* [WHAT THIS TASK INVOLVES]: Search the data for the string "none" and gather each line it is in.

START INPUT FOR THIS TASK

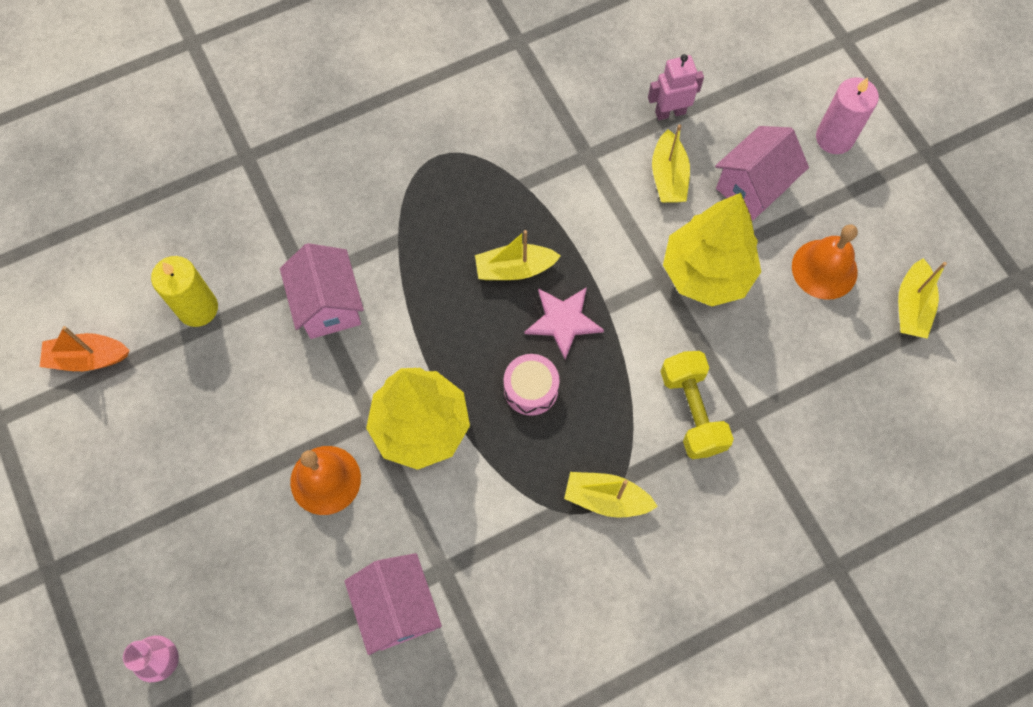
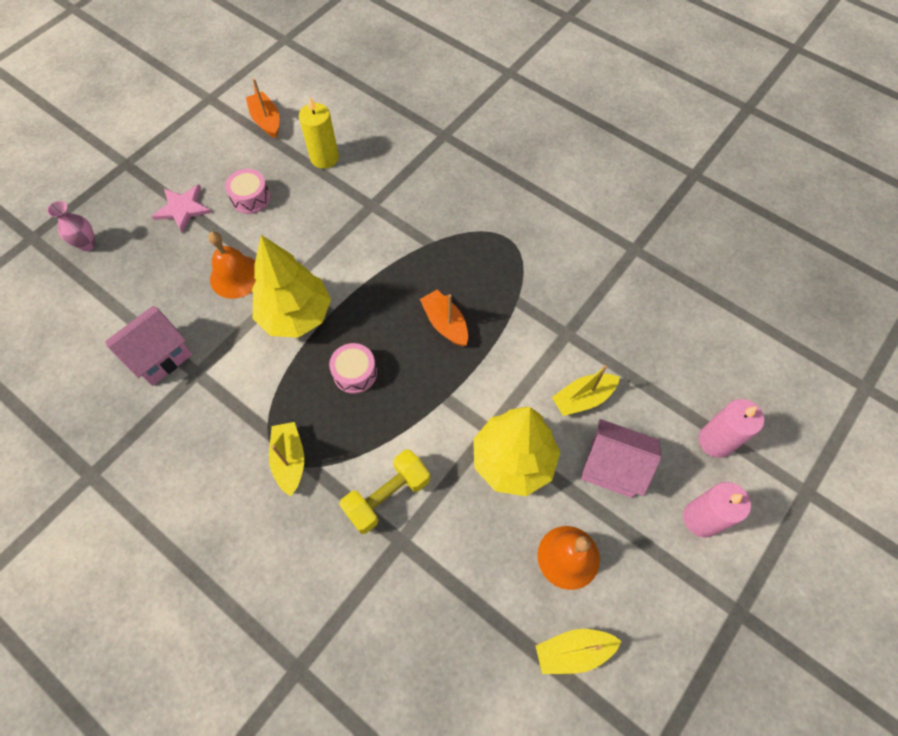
camera: 65 degrees right, 5 degrees down
(210, 421) = (251, 198): none -> pink drum
(328, 305) = (360, 225): pink house -> none
(515, 269) = (445, 323): yellow boat -> orange boat
(563, 321) = (419, 373): pink star -> pink star (183, 208)
(670, 112) = (641, 377): pink robot -> none
(765, 85) = (715, 441): none -> pink candle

END INPUT FOR THIS TASK

* [RESULT OF THE EXERCISE]:
(210, 421) = (251, 198): none -> pink drum
(328, 305) = (360, 225): pink house -> none
(670, 112) = (641, 377): pink robot -> none
(765, 85) = (715, 441): none -> pink candle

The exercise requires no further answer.